SOURCE INFORMATION
━━━━━━━━━━━━━━━━

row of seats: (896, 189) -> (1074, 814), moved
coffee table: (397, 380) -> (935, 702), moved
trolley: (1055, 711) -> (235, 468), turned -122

━━━━━━━━━━━━━━━━

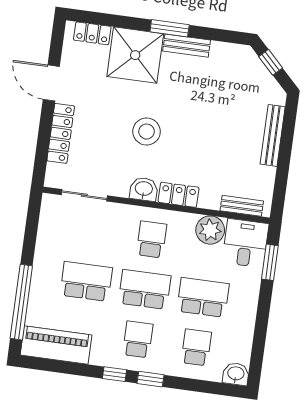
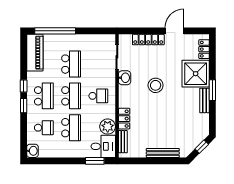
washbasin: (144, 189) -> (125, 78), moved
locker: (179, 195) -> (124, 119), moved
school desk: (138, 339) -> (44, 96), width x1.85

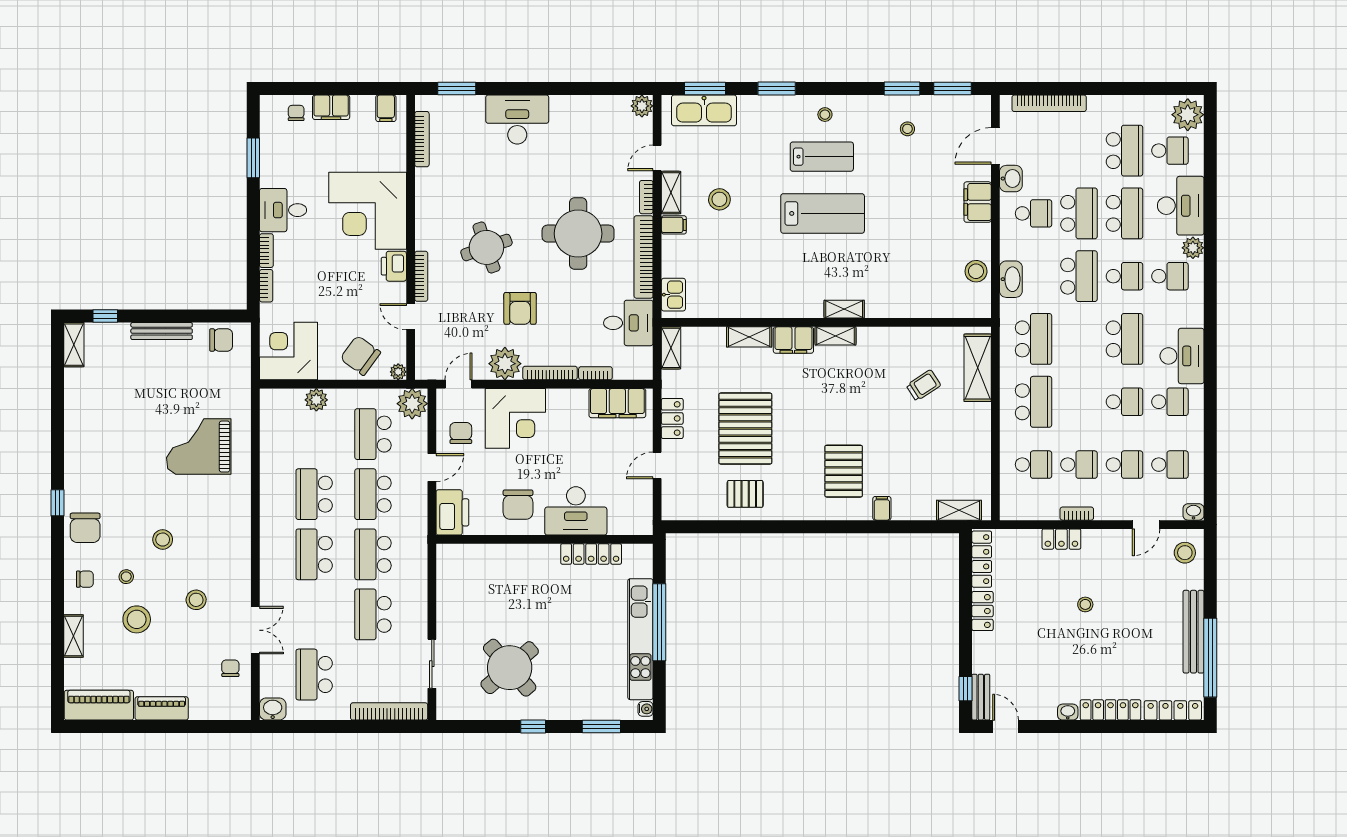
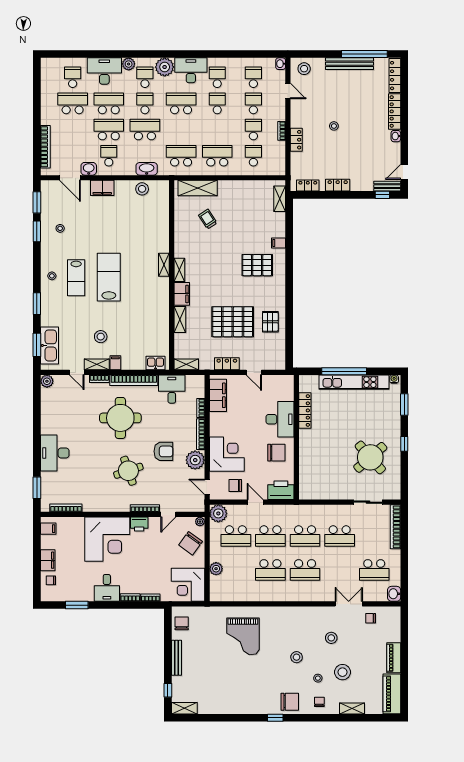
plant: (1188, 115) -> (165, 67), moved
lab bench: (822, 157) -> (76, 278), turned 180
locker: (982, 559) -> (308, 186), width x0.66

━━━━━━━━━━━━━━━━

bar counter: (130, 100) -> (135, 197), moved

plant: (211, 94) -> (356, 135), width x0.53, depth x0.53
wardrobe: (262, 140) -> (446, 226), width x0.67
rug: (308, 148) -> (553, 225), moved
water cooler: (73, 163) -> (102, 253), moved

━━━━━━━━━━━━━━━━

TASK TO CARRY OUT
Which lines above run from the one containing "row of seats: (896, 189)" to the one containing "trolley: (1055, 711)"? Give them again exactly, both ends included.

TASK RESPONSE
row of seats: (896, 189) -> (1074, 814), moved
coffee table: (397, 380) -> (935, 702), moved
trolley: (1055, 711) -> (235, 468), turned -122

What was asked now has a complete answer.